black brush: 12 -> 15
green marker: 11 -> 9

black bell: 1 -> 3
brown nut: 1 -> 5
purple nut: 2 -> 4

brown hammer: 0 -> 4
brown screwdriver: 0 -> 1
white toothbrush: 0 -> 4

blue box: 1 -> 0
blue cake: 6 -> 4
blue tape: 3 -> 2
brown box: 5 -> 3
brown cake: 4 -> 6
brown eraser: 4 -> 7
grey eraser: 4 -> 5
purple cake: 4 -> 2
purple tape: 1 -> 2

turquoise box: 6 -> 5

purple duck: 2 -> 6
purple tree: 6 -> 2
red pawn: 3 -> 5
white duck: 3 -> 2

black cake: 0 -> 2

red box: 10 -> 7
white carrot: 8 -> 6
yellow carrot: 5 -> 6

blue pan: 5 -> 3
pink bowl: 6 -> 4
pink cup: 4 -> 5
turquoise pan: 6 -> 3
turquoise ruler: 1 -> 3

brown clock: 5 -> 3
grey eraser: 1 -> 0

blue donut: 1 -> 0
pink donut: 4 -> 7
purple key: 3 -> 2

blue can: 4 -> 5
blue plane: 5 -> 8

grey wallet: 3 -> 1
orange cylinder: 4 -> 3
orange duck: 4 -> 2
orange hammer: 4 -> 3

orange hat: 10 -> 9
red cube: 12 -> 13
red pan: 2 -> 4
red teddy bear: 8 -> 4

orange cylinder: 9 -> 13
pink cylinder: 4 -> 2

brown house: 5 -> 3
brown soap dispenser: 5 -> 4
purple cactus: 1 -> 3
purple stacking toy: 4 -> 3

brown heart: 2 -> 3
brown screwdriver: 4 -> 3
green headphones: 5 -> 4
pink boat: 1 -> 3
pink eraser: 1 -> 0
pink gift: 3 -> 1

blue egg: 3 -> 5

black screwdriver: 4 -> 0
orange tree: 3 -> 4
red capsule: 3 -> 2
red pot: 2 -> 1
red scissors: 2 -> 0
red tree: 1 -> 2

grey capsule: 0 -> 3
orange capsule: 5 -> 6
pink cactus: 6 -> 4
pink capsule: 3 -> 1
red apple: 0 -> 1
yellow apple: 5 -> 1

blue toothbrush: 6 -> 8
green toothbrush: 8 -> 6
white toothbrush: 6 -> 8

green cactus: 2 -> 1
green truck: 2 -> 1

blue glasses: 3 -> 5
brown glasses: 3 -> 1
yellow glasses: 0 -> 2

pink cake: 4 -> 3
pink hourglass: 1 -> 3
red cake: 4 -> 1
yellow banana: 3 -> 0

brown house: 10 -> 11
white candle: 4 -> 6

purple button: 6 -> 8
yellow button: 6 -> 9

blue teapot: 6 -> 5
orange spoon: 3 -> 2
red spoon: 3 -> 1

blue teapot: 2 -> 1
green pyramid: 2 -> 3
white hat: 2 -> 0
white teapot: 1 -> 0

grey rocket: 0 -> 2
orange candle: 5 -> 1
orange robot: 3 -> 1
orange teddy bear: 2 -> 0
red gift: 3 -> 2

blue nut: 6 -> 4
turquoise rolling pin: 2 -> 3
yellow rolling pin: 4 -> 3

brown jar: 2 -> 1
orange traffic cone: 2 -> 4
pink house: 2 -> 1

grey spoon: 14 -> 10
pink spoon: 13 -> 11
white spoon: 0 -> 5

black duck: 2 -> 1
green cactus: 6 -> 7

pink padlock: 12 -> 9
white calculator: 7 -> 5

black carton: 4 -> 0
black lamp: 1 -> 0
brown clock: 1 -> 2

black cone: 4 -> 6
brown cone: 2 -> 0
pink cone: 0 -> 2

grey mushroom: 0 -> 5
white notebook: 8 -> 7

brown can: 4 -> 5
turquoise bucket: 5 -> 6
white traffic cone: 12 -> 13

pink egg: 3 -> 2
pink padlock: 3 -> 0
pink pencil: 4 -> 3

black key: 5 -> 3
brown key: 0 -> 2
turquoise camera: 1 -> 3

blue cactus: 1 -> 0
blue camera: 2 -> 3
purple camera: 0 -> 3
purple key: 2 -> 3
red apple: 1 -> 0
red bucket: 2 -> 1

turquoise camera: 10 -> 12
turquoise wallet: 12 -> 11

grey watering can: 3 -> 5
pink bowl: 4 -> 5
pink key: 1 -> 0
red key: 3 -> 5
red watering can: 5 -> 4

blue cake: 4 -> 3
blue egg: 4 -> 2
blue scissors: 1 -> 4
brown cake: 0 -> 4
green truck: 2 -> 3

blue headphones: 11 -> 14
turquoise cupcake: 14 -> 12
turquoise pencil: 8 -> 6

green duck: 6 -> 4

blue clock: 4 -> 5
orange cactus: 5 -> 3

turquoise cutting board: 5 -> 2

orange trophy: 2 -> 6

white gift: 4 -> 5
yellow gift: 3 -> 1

Instructions to follow:
Each line with the word "tree" in the records above belongs in the result; copy all of them.

Exercise solution:
purple tree: 6 -> 2
orange tree: 3 -> 4
red tree: 1 -> 2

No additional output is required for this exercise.